[ACTIVITY]
The response should contain only those lines of the entries below that include the string "down".

STUDY MATERIAL Start Marker

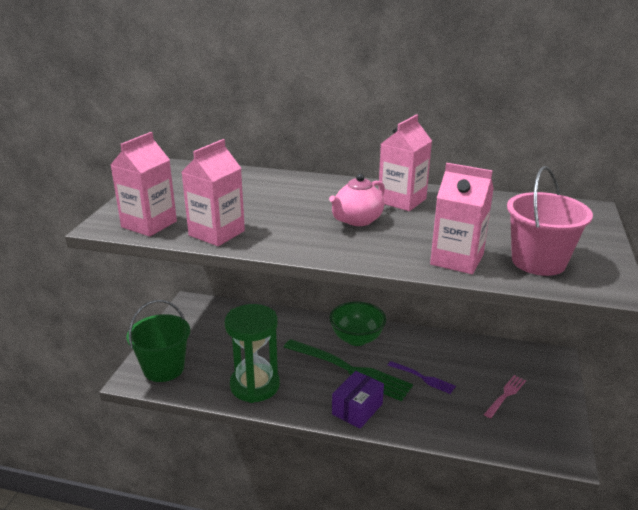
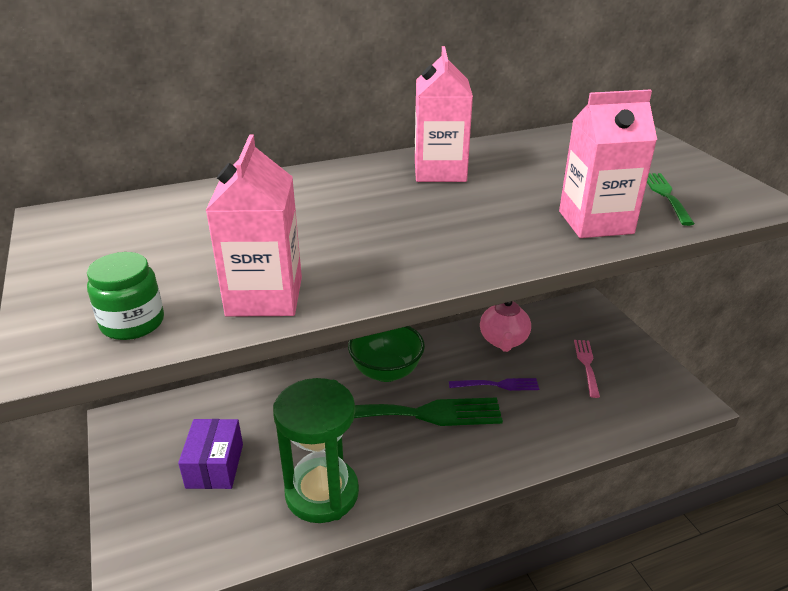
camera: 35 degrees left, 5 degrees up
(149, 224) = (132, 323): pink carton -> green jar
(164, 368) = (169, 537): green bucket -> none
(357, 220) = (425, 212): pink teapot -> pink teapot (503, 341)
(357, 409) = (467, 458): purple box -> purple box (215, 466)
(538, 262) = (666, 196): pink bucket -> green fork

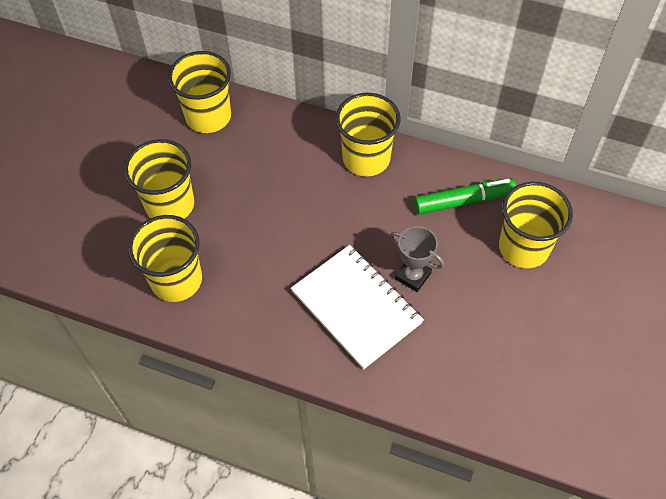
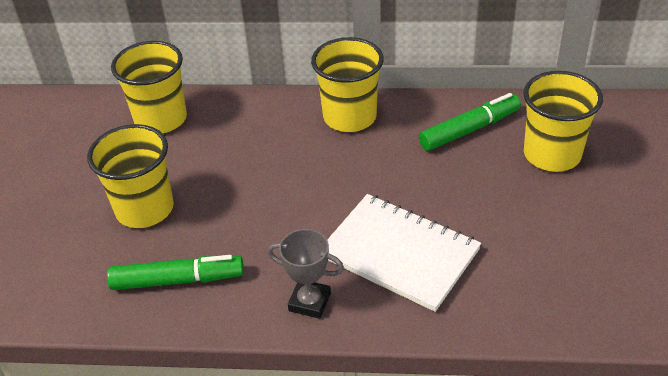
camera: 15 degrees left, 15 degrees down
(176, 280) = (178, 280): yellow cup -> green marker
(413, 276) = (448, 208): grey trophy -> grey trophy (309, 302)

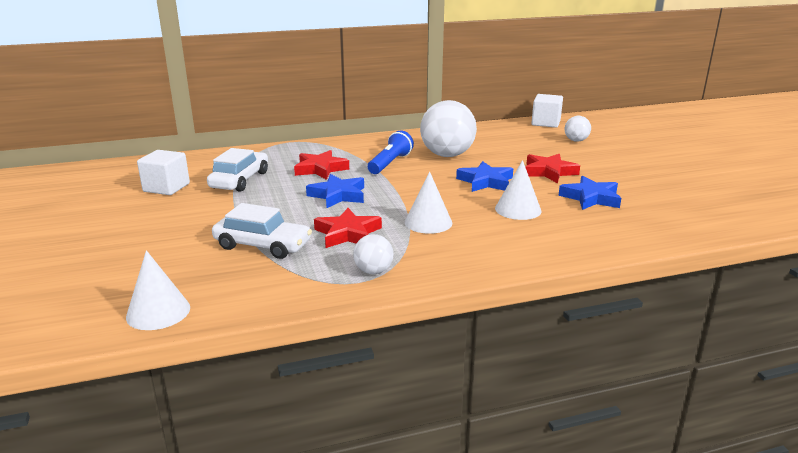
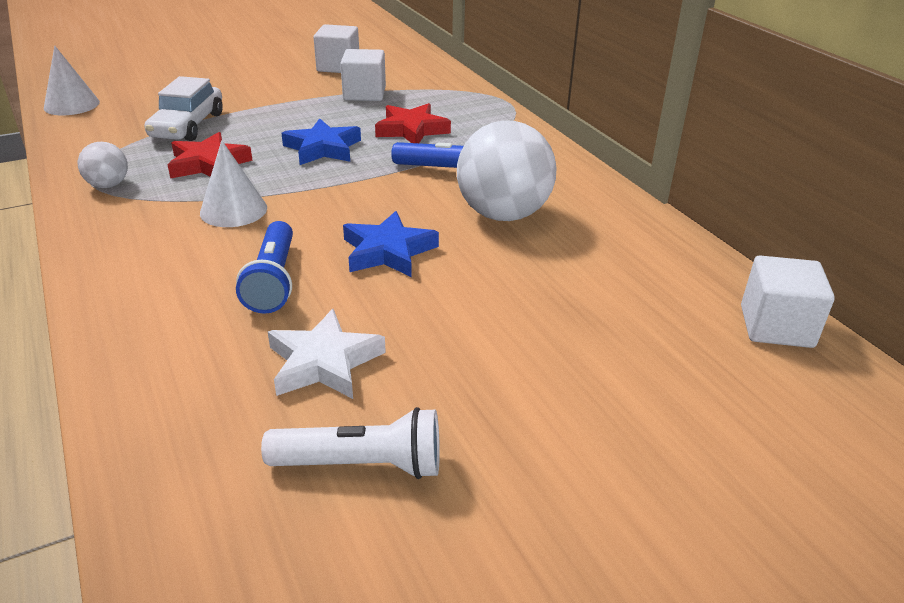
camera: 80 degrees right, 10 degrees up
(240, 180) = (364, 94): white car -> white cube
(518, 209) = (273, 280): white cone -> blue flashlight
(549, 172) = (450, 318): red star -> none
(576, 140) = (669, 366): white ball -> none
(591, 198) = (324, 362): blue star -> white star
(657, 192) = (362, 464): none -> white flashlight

STUDY MATERIAL End Marker
STUDY MATERIAL Start Marker

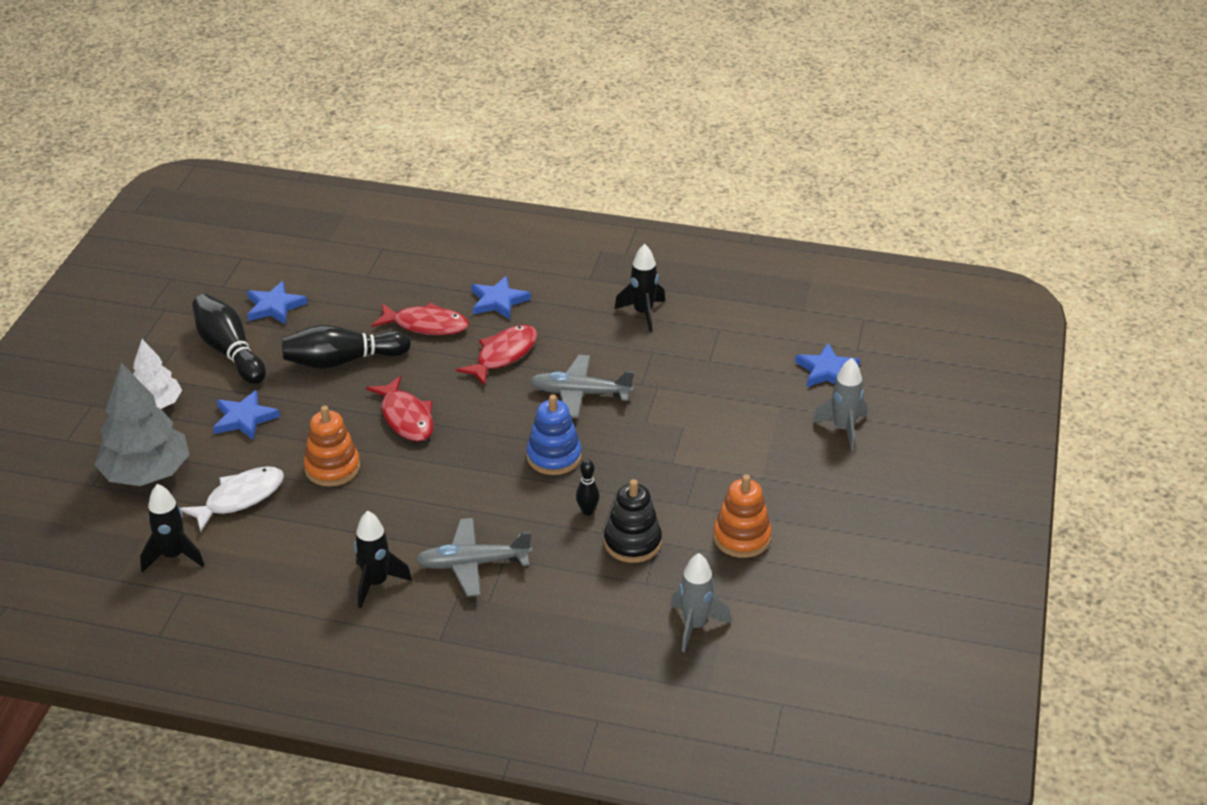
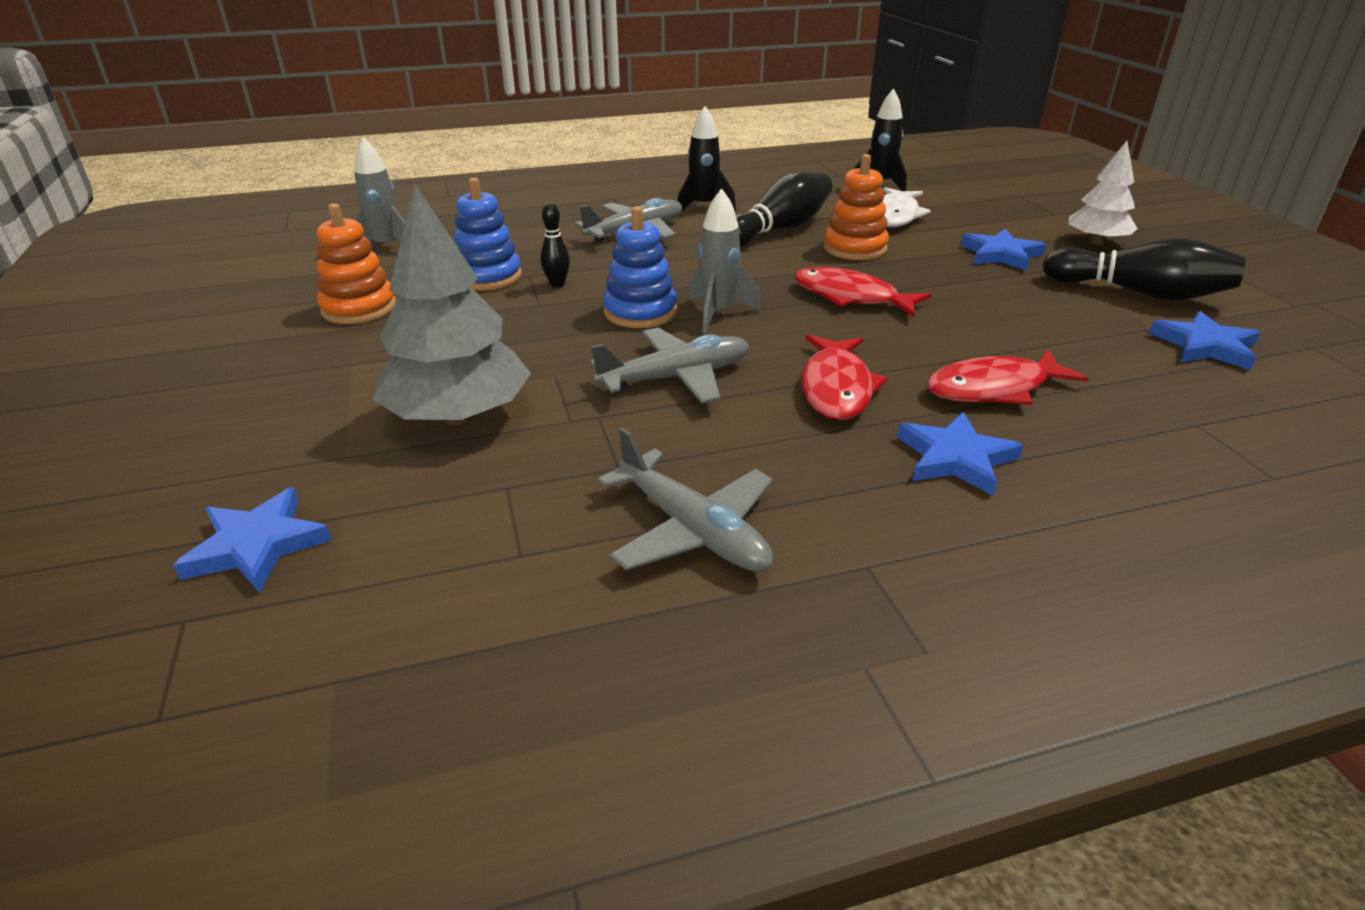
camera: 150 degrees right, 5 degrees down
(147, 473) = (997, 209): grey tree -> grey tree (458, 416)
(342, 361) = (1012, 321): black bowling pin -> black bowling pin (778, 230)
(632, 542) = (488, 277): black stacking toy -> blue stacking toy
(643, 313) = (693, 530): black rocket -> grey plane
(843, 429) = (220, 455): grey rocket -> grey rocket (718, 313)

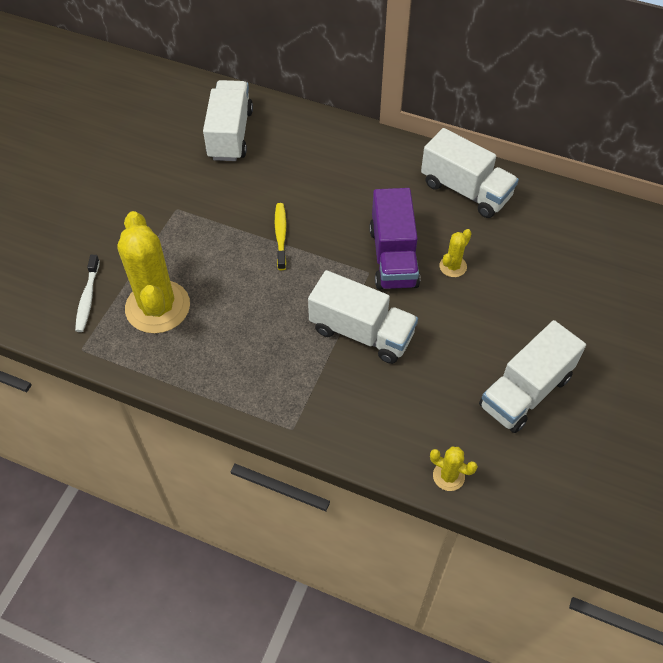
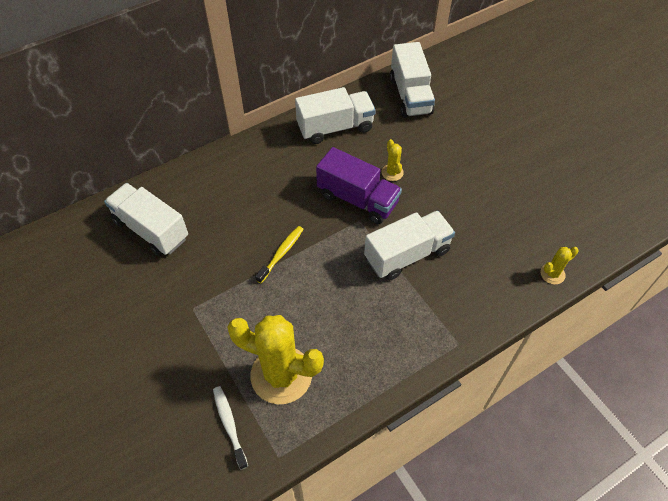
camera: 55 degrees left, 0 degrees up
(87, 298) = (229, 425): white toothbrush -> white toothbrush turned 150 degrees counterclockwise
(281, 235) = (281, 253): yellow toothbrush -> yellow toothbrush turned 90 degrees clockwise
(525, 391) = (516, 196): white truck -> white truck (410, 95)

STUDY MATERIAL End Marker

[OUTPUT FOR THIS TASK]
camera: 15 degrees left, 15 degrees down
camera: 150 degrees right, 5 degrees down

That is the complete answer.